## Records provided
■ ■ ■ ■ ■
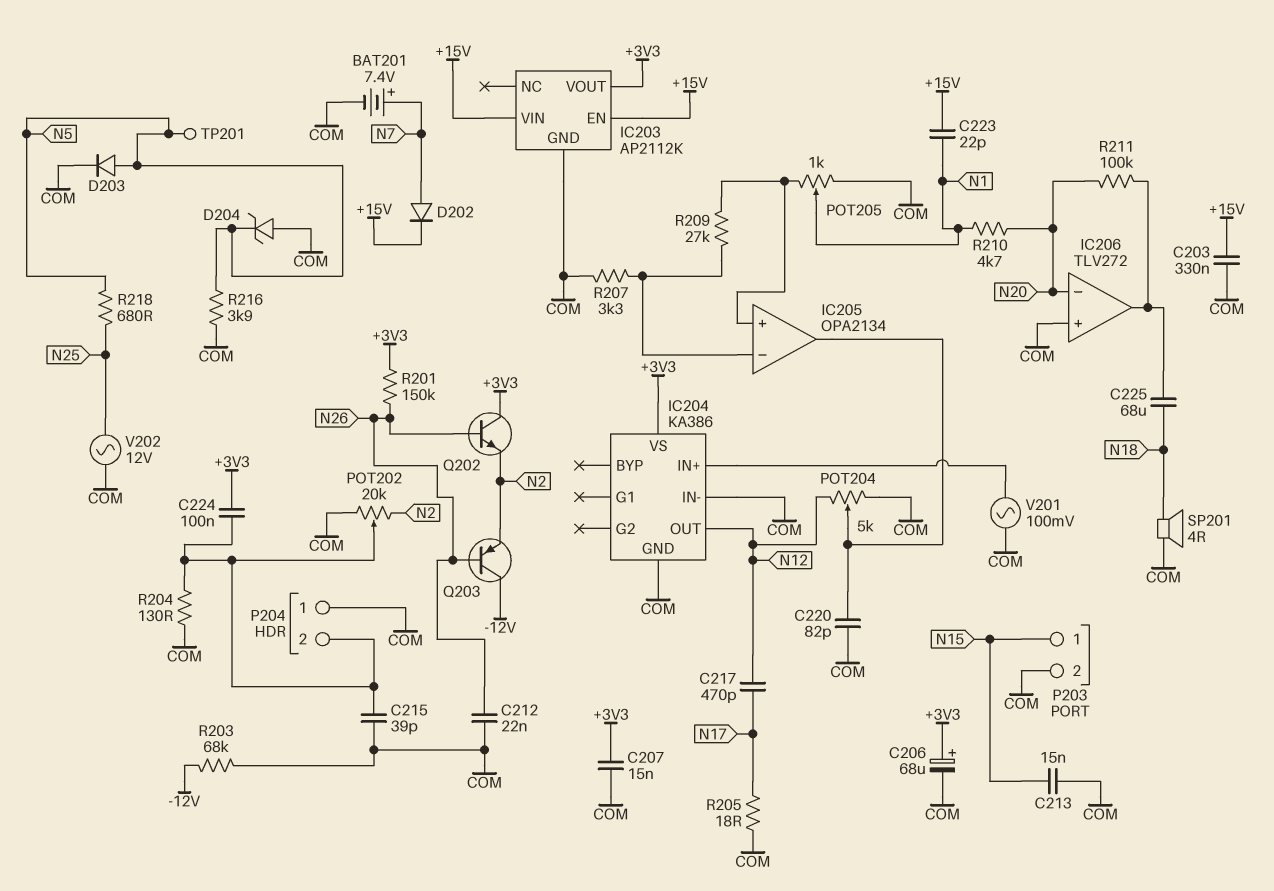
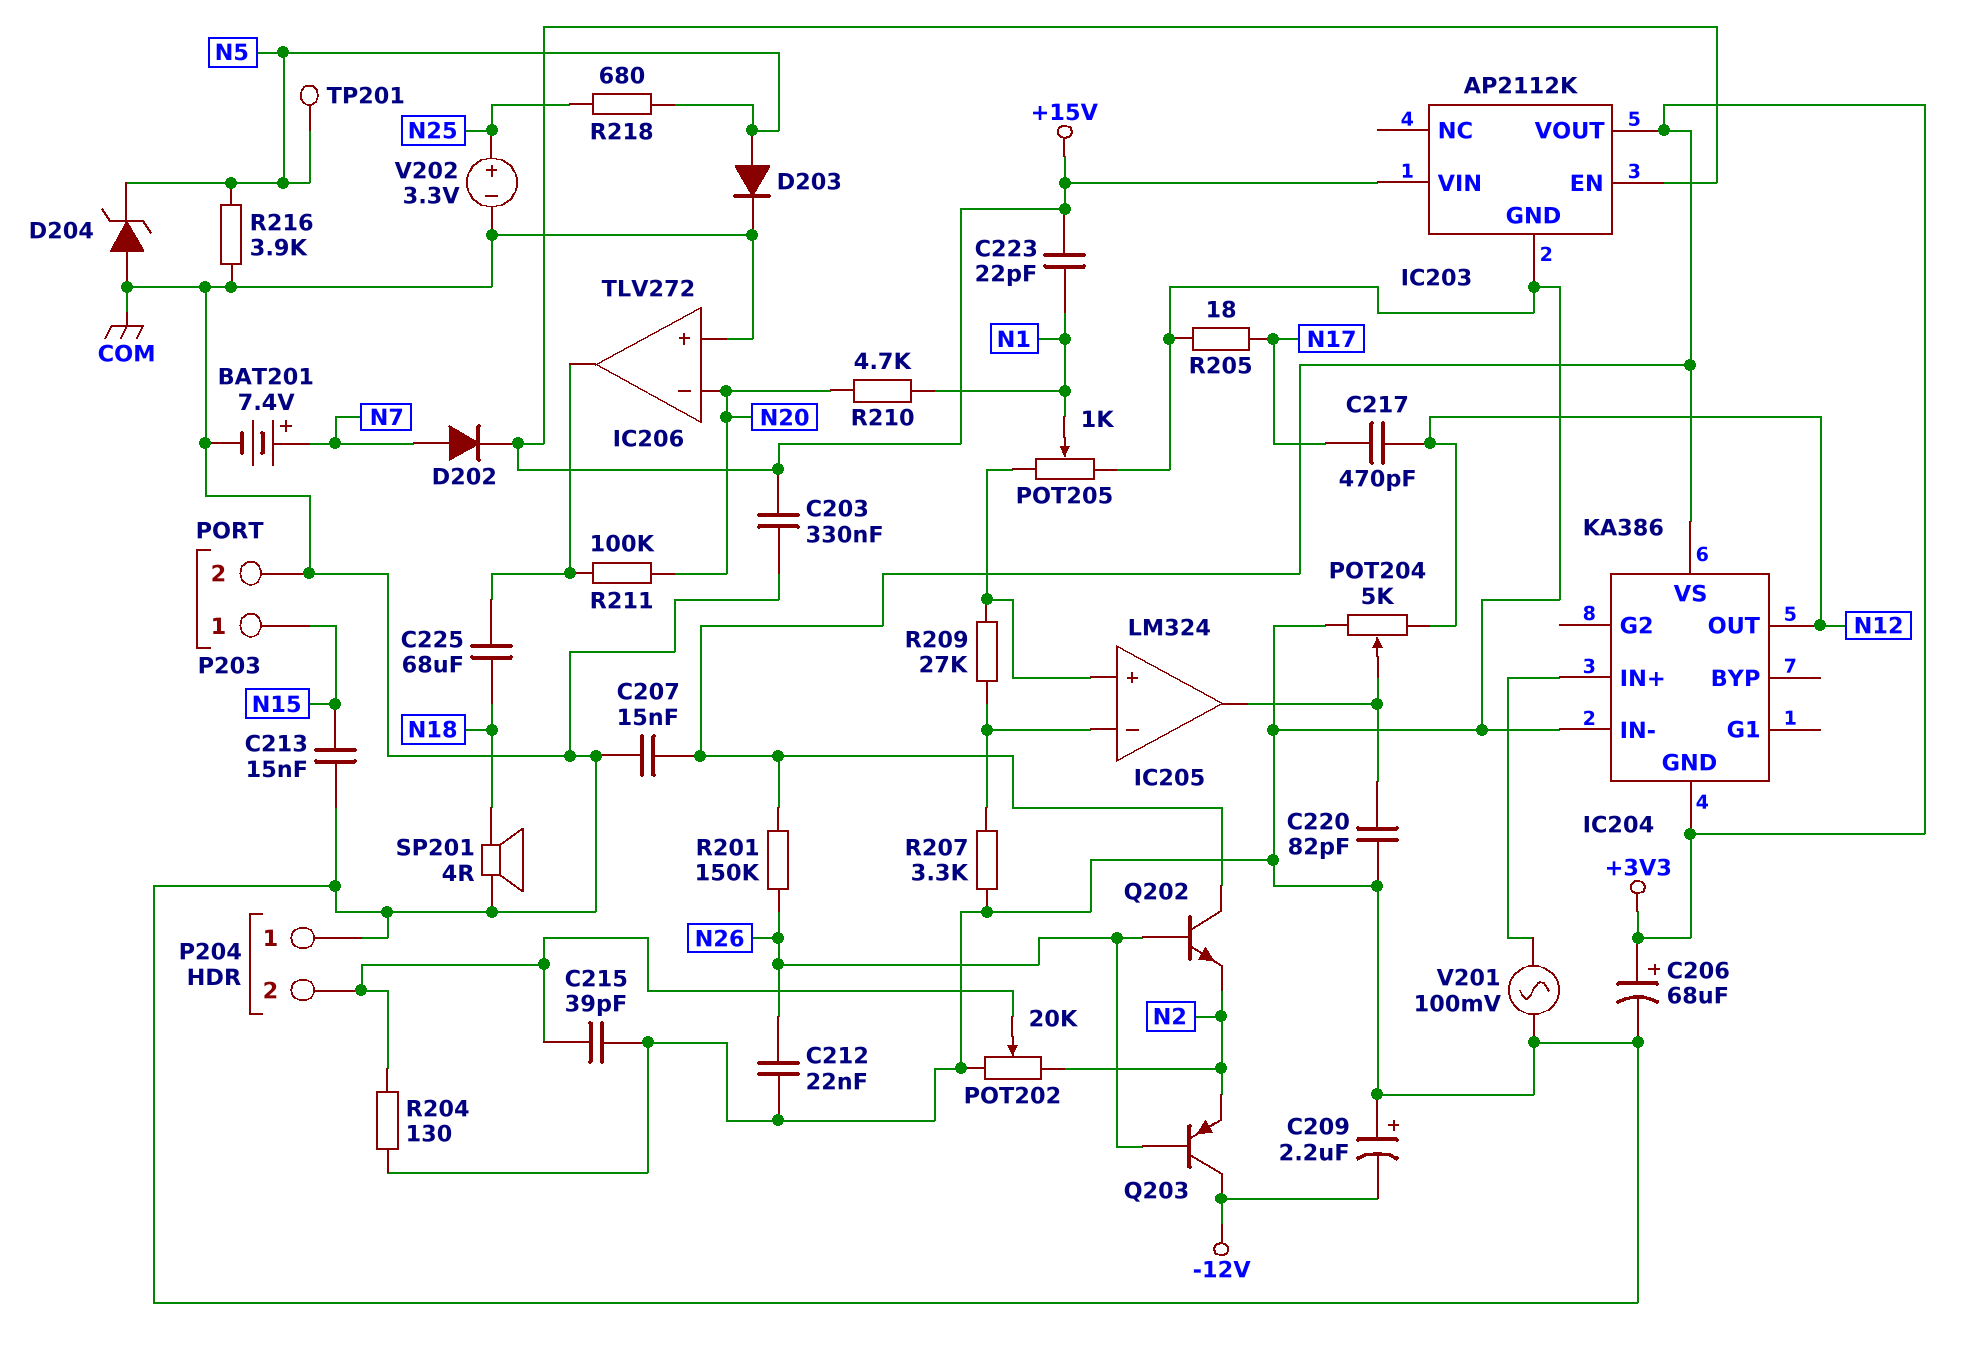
C209: none -> 2.2uF (plus COM, minus -12V)
C224: 100nF (+3V3, P204/2) -> none
IC204 pin GND: COM -> +3V3
IC205: OPA2134 -> LM324
R203: 68k (-12V, COM) -> none
V202: AC 12V (COM, N25) -> 3.3V (plus N25, minus COM)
■ ■ ■ ■ ■
## Instructions to follow
Restate the records above in full and word for word, but do not carry over any pictures.

## Answer
C209: none -> 2.2uF (plus COM, minus -12V)
C224: 100nF (+3V3, P204/2) -> none
IC204 pin GND: COM -> +3V3
IC205: OPA2134 -> LM324
R203: 68k (-12V, COM) -> none
V202: AC 12V (COM, N25) -> 3.3V (plus N25, minus COM)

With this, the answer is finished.